┌────────

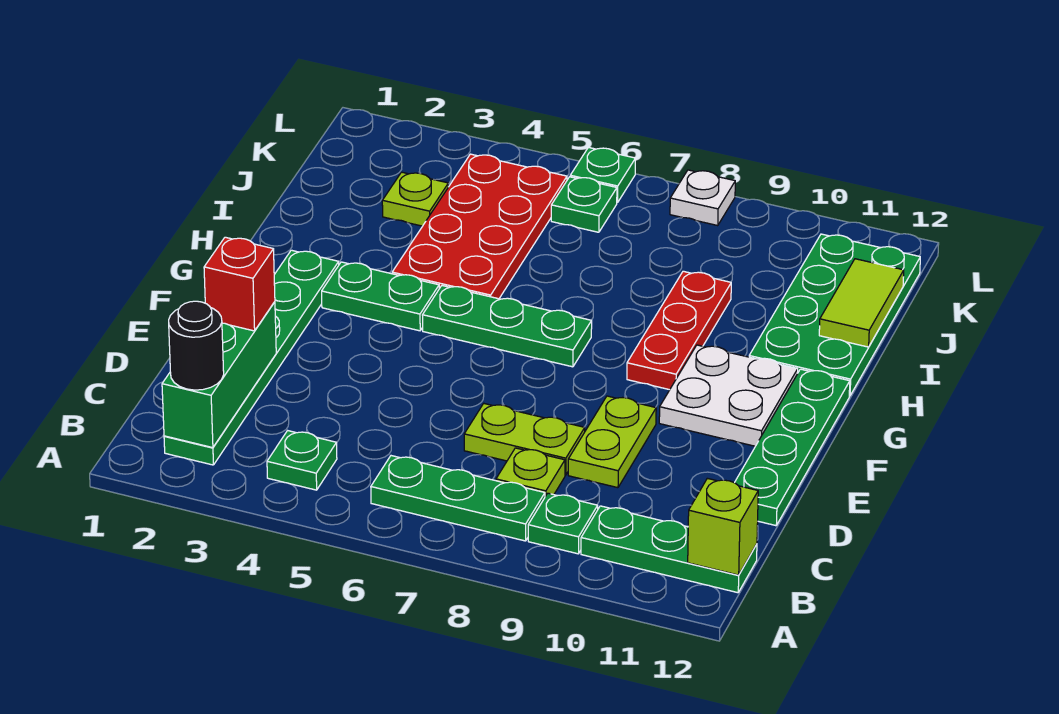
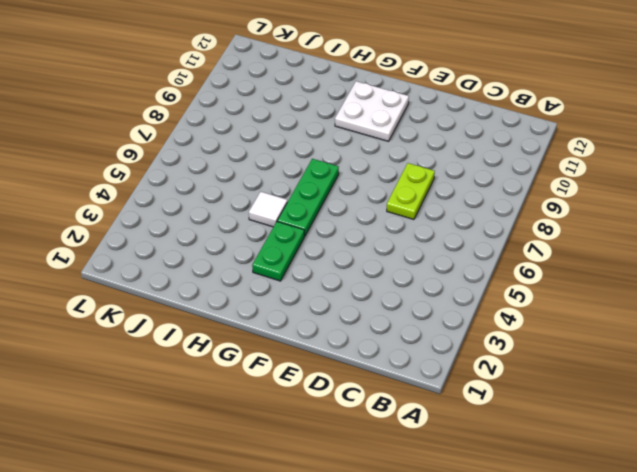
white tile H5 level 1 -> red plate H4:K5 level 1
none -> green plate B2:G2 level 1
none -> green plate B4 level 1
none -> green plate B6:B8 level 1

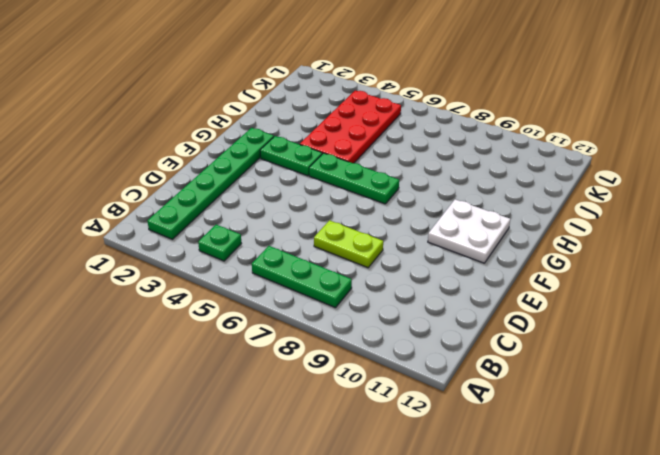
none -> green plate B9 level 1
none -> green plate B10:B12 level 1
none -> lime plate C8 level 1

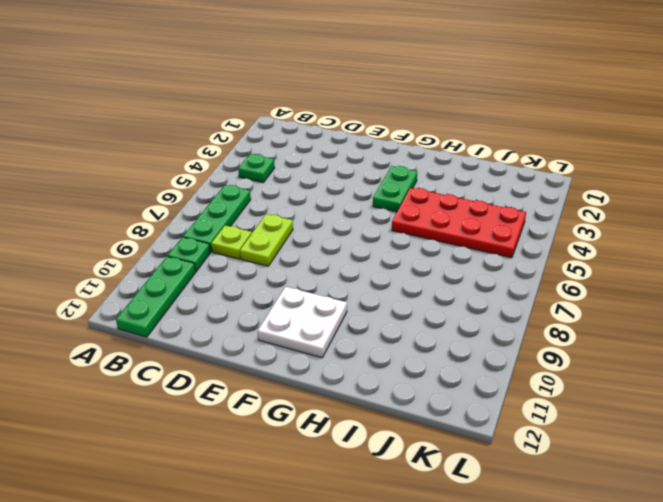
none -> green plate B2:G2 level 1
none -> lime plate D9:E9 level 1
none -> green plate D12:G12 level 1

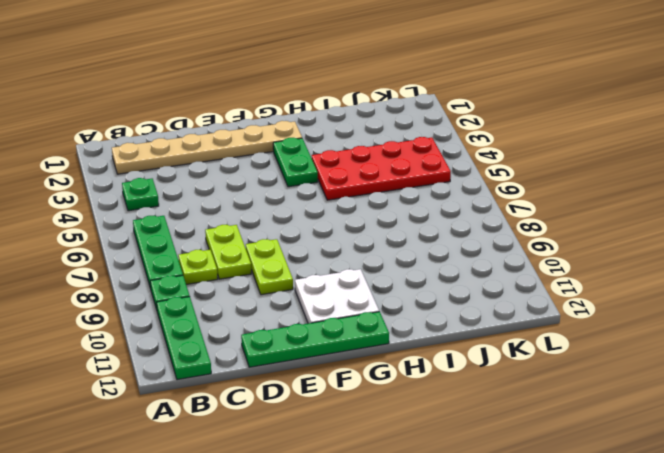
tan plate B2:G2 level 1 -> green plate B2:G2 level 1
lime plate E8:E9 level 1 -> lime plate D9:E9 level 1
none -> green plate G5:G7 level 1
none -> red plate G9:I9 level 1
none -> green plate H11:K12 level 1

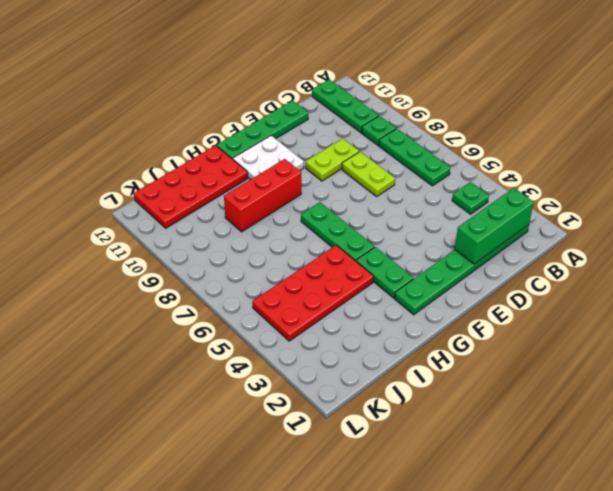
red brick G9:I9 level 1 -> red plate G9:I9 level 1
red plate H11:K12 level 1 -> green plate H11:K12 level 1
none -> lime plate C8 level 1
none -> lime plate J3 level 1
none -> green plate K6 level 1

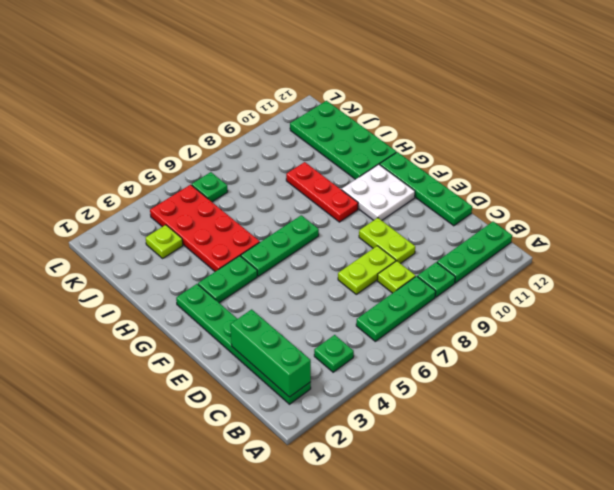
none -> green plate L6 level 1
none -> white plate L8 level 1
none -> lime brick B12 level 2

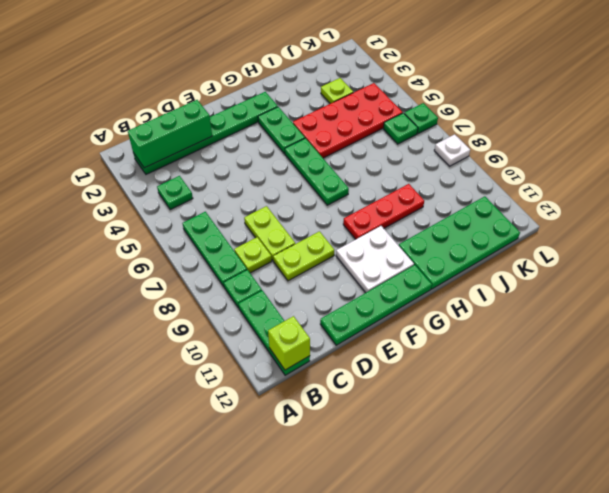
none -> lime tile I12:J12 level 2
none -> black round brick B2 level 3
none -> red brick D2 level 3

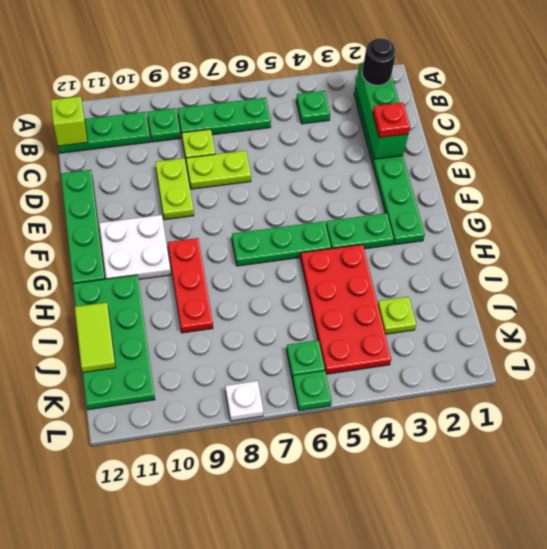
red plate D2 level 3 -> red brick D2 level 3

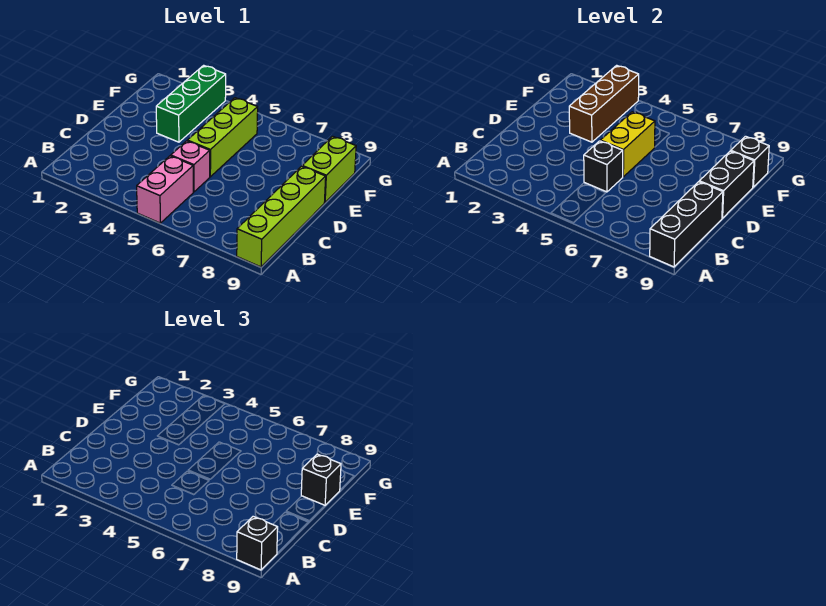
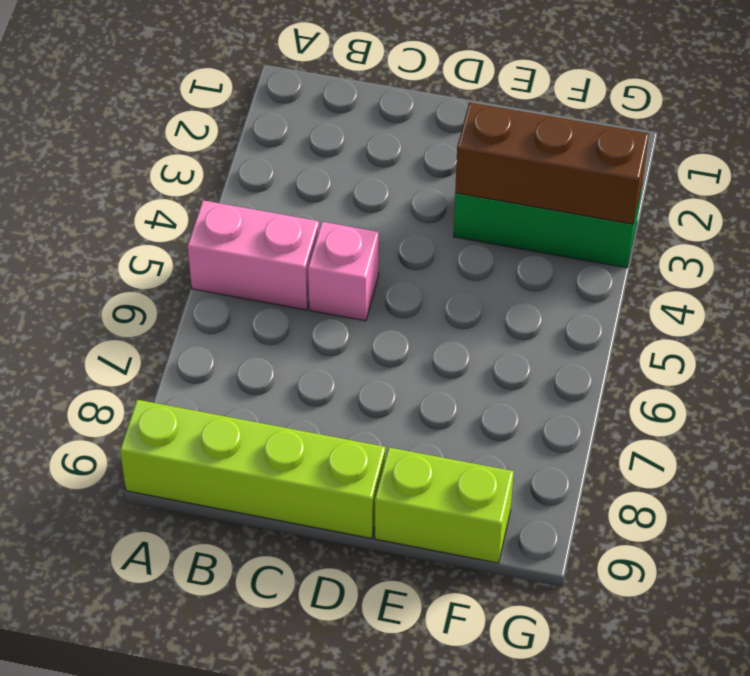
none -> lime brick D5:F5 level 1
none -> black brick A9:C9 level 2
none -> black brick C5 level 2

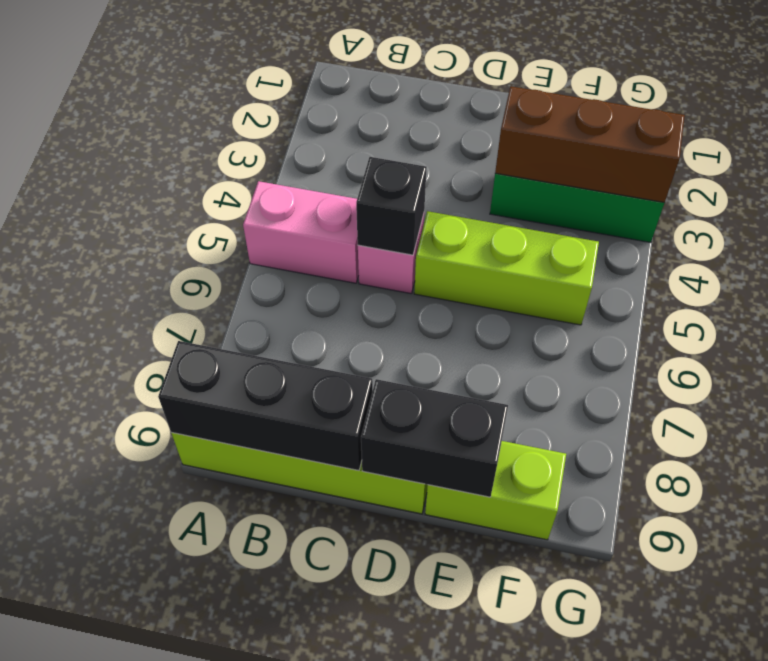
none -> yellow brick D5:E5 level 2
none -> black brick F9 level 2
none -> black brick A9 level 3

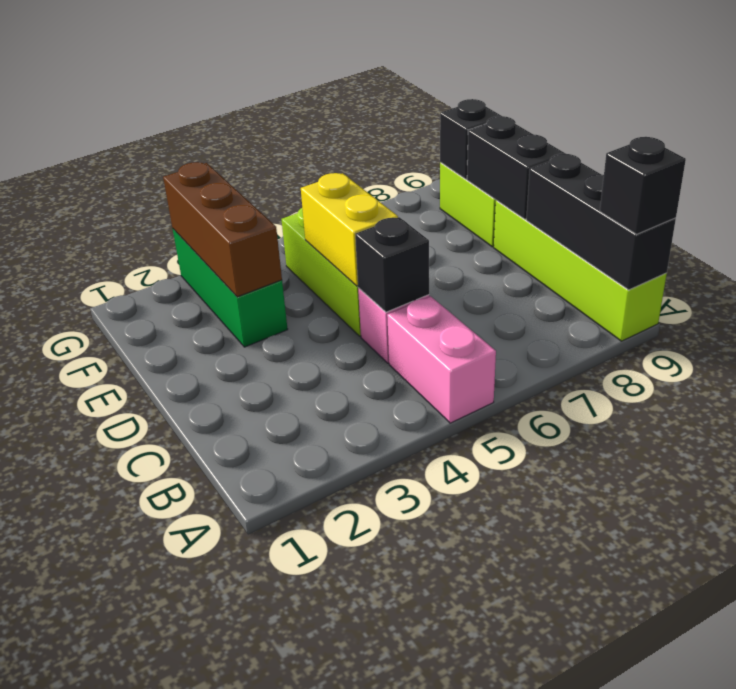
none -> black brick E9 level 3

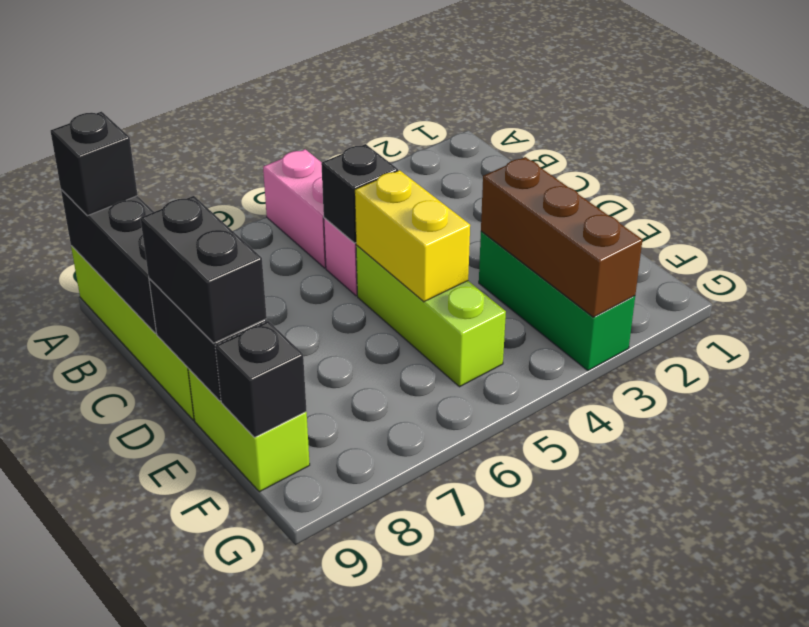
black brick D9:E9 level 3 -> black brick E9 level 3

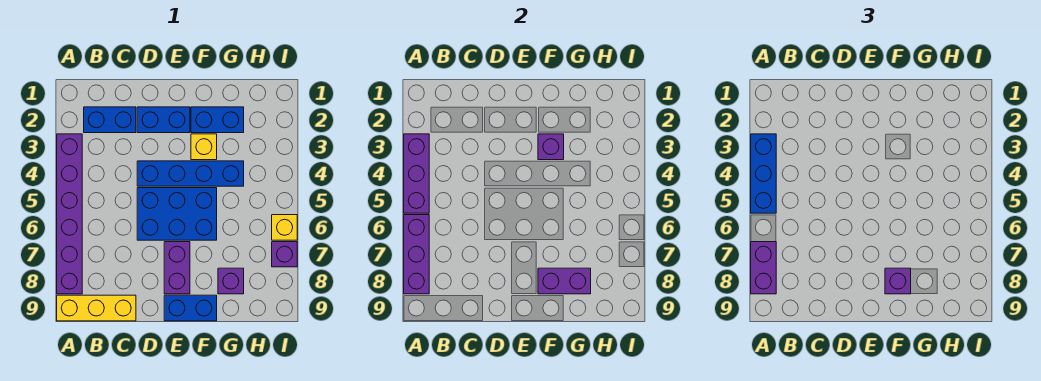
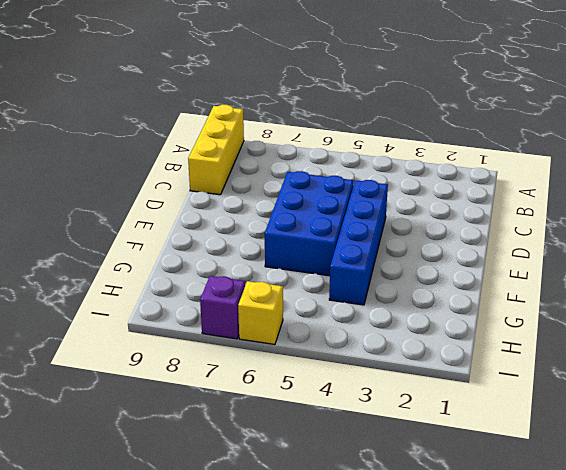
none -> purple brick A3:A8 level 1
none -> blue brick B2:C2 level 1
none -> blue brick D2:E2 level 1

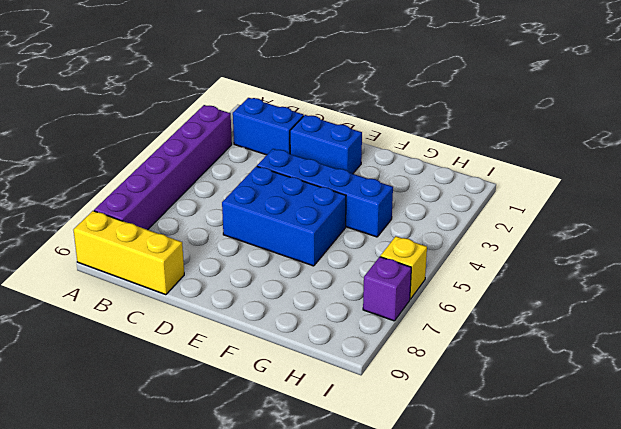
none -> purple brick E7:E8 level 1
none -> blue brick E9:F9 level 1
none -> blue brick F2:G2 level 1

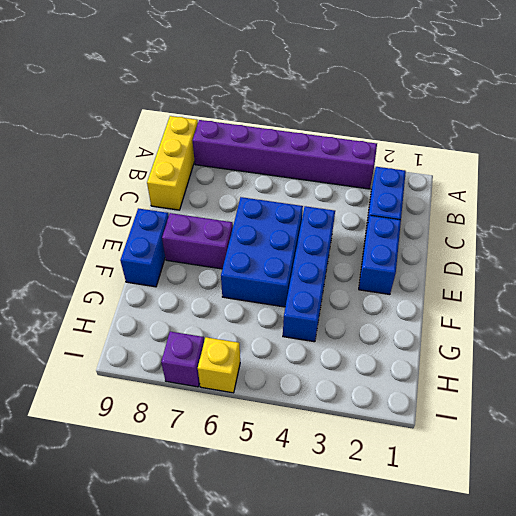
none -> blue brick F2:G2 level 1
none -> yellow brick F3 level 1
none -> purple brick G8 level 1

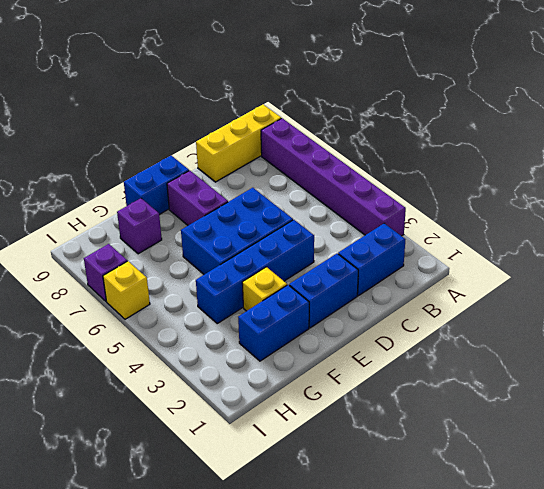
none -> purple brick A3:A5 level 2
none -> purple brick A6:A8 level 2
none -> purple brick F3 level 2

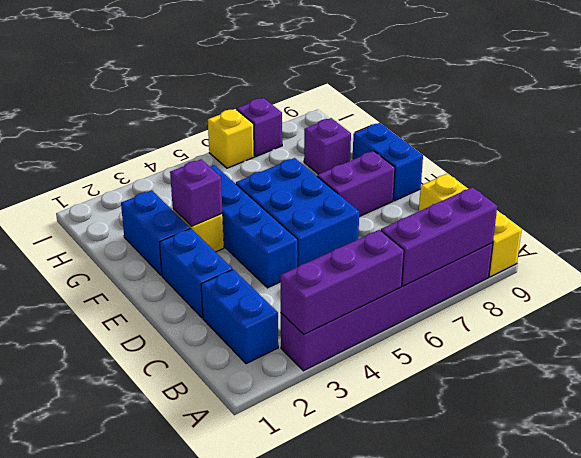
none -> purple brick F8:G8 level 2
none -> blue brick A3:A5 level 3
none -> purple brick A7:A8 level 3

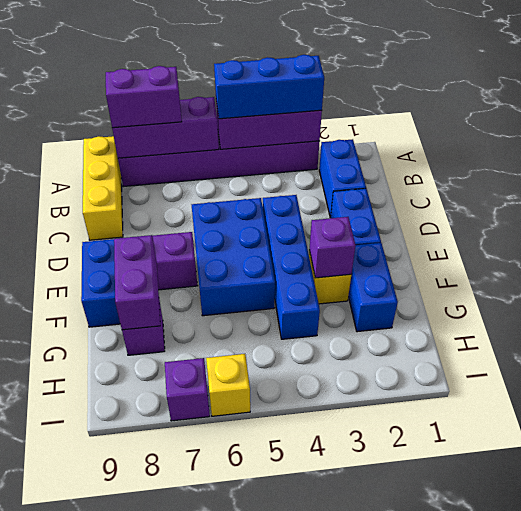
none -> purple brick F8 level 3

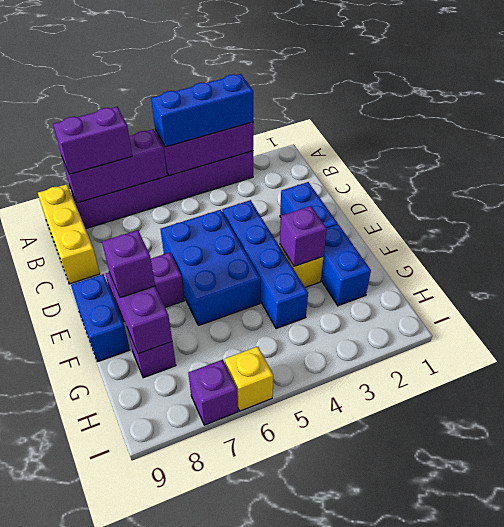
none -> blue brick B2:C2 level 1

└────────

* [PROBLEM]: Transcribe only the lines from the one holding "none -> purple brick A3:A8 level 1" through the last line of the listing above, inclusive, and do not include the pictures.

* [RESPONSE TO THE TASK]:
none -> purple brick A3:A8 level 1
none -> blue brick B2:C2 level 1
none -> blue brick D2:E2 level 1

none -> purple brick E7:E8 level 1
none -> blue brick E9:F9 level 1
none -> blue brick F2:G2 level 1

none -> blue brick F2:G2 level 1
none -> yellow brick F3 level 1
none -> purple brick G8 level 1

none -> purple brick A3:A5 level 2
none -> purple brick A6:A8 level 2
none -> purple brick F3 level 2

none -> purple brick F8:G8 level 2
none -> blue brick A3:A5 level 3
none -> purple brick A7:A8 level 3

none -> purple brick F8 level 3

none -> blue brick B2:C2 level 1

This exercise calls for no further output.